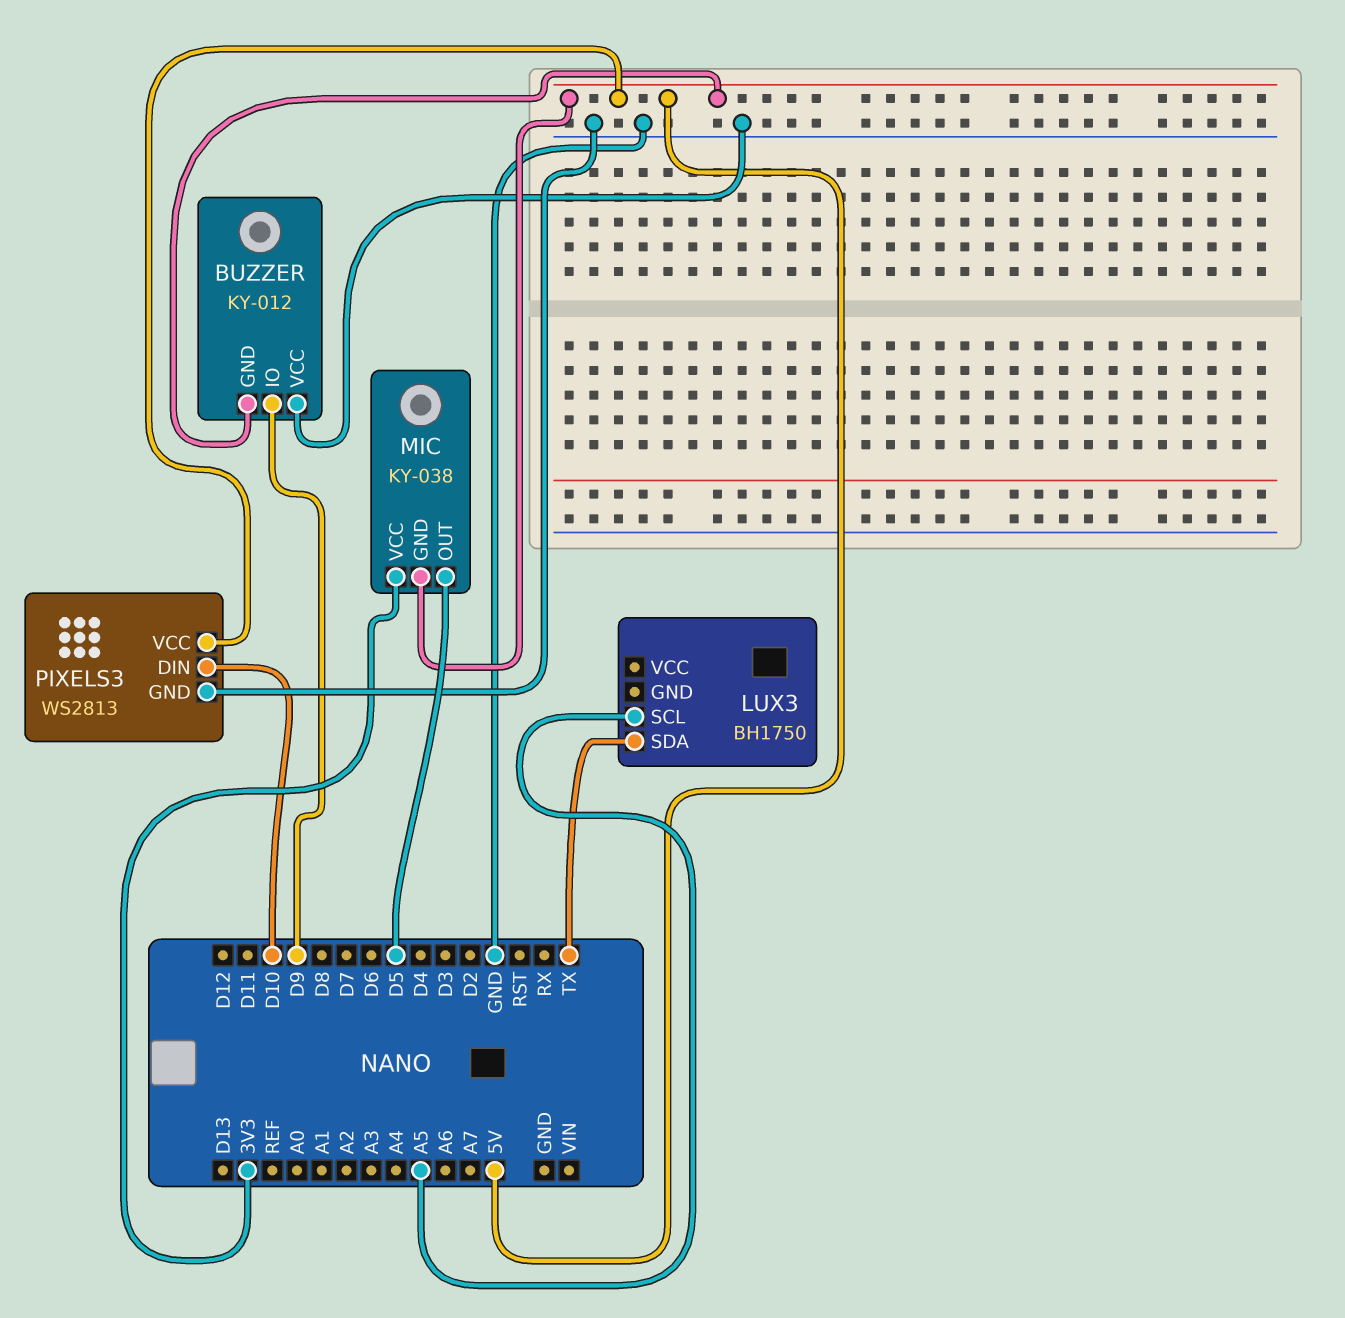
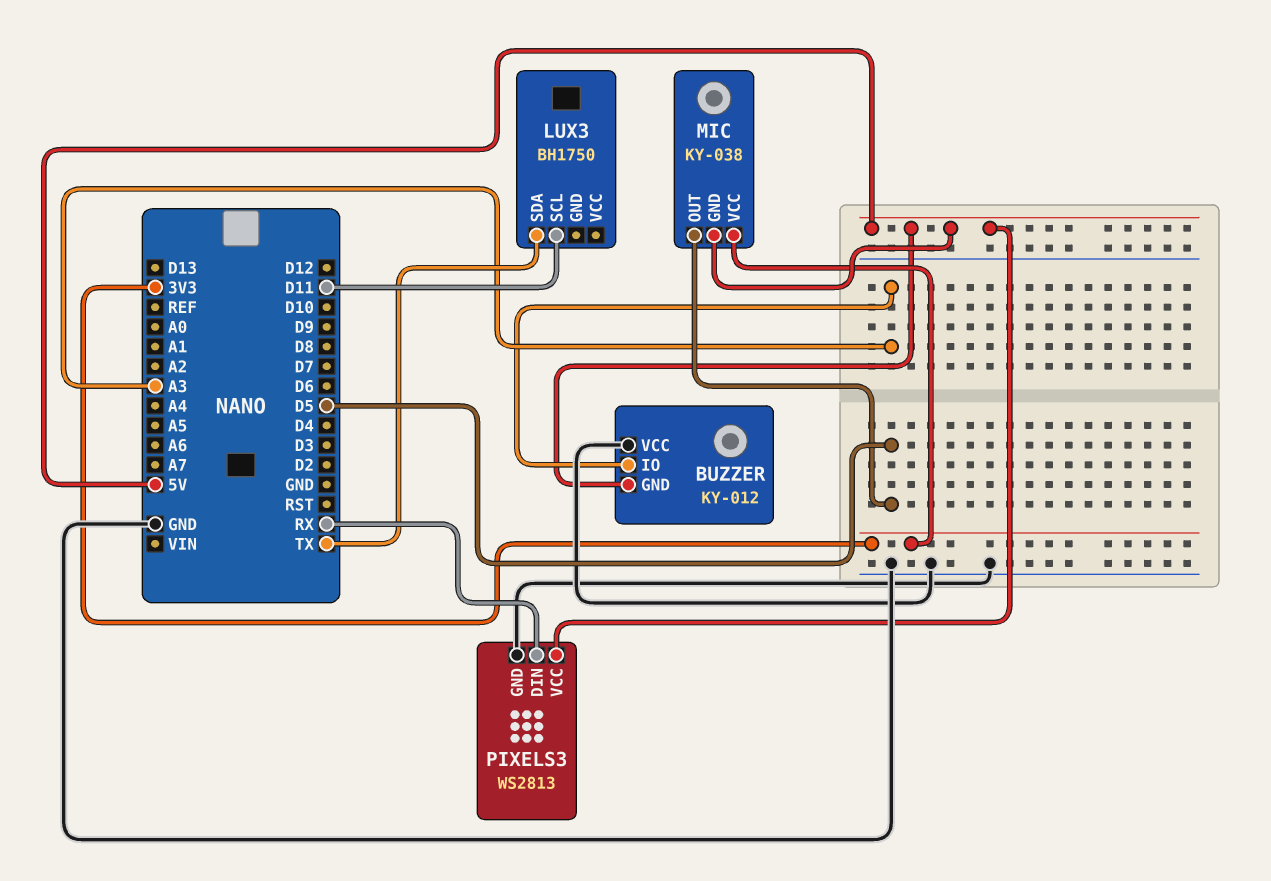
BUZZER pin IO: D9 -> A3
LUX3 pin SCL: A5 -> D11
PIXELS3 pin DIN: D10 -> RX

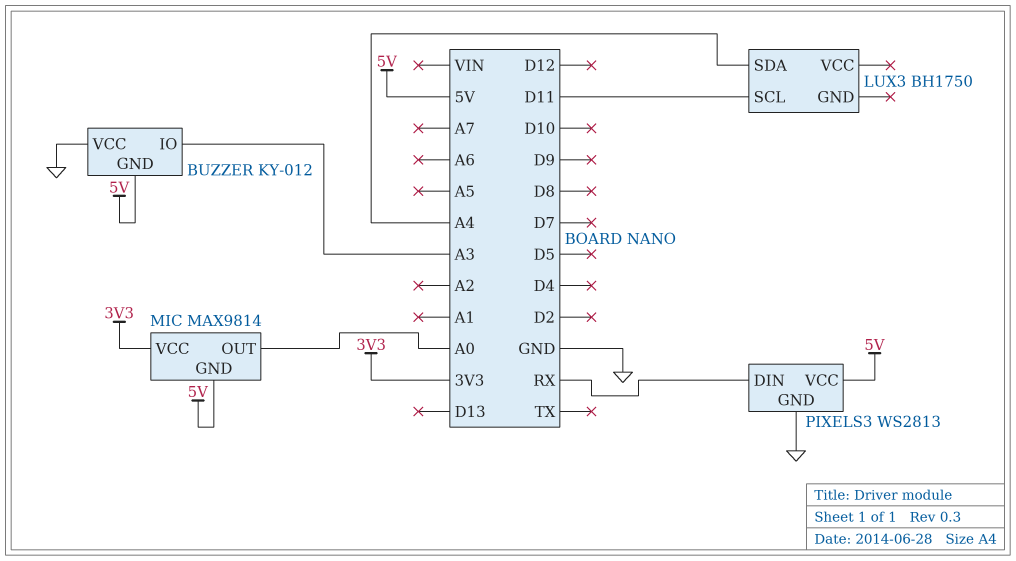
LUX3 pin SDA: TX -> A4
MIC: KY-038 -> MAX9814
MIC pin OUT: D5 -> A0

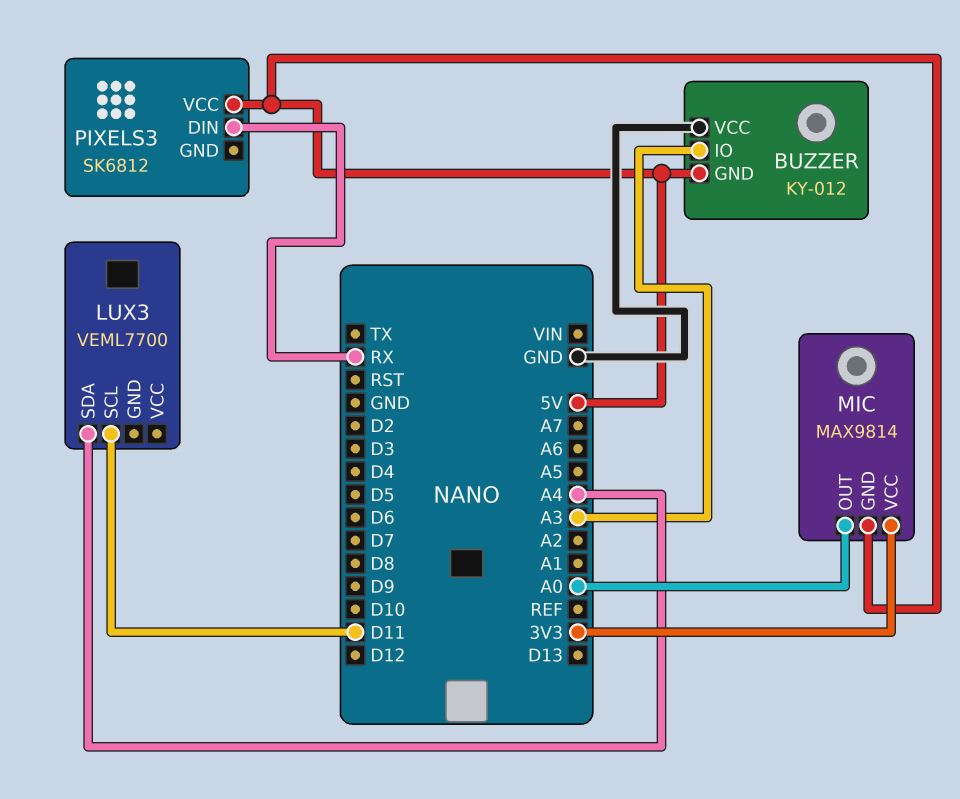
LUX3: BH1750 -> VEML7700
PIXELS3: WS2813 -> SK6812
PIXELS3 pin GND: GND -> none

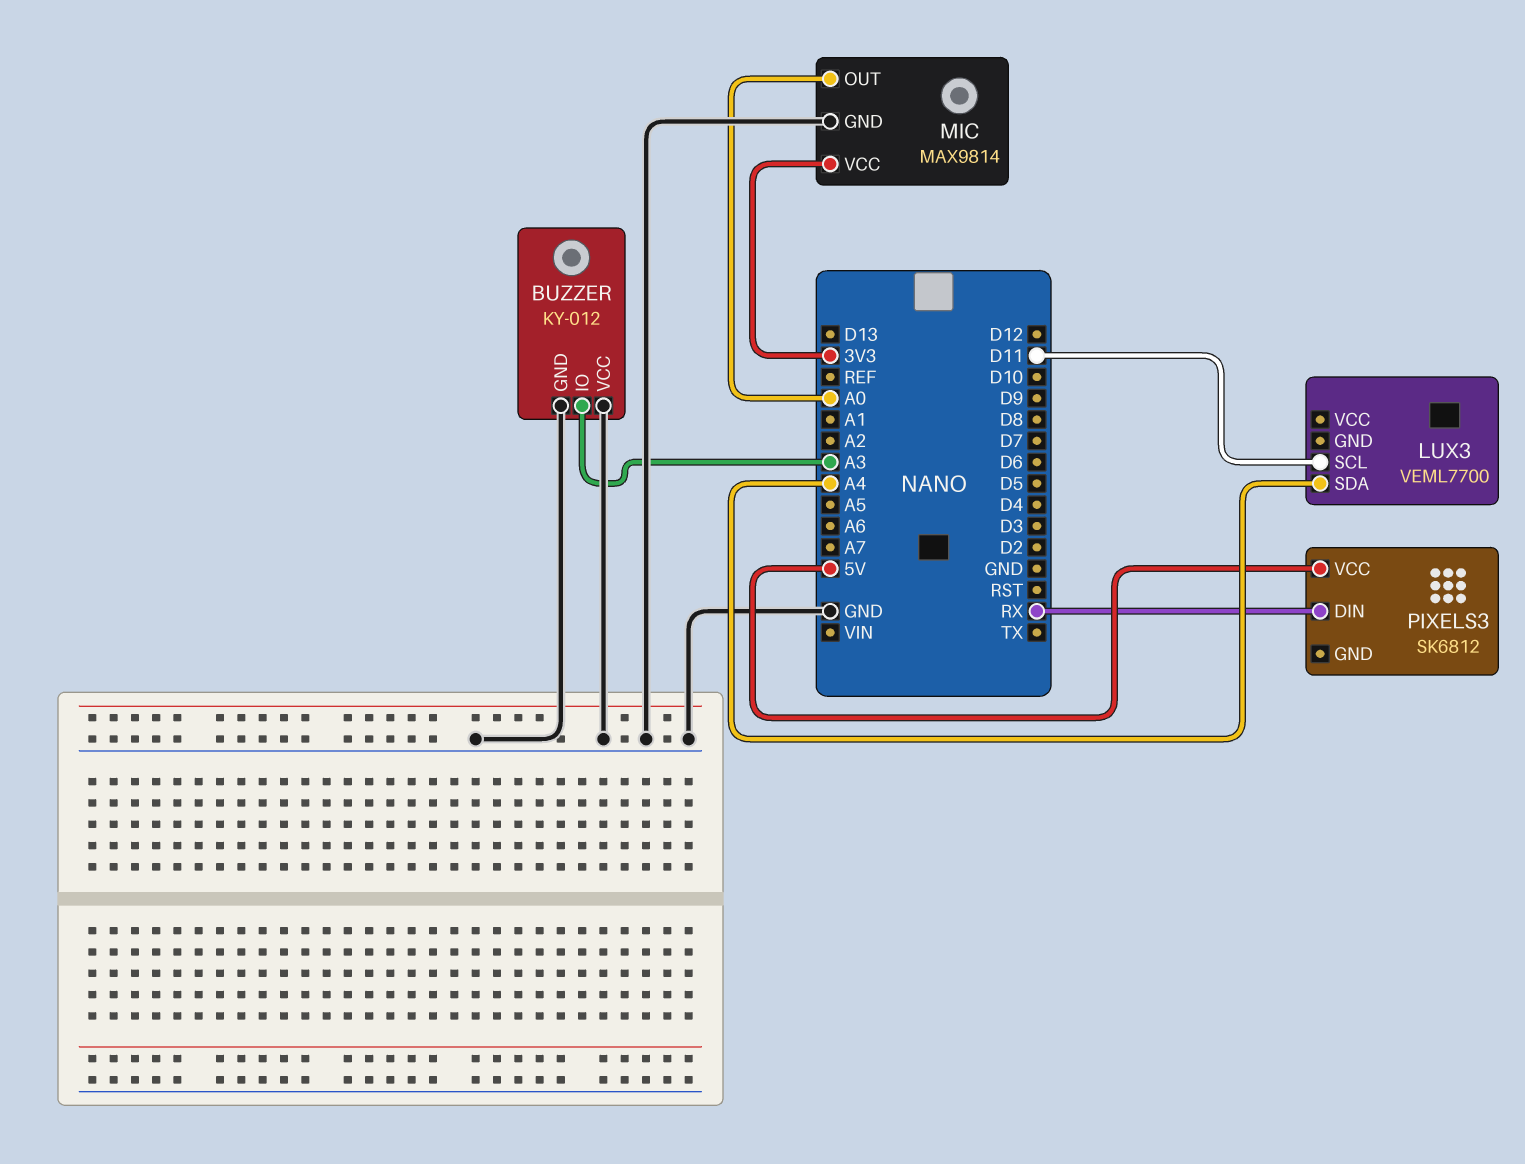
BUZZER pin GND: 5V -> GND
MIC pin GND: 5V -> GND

----

## Your goal
The required answer is the lines from the one that contains "PIXELS3: WS2813 -> SK6812" through the last line of the records, restated word for word, with every picture dropped.

## Output for this task
PIXELS3: WS2813 -> SK6812
PIXELS3 pin GND: GND -> none

BUZZER pin GND: 5V -> GND
MIC pin GND: 5V -> GND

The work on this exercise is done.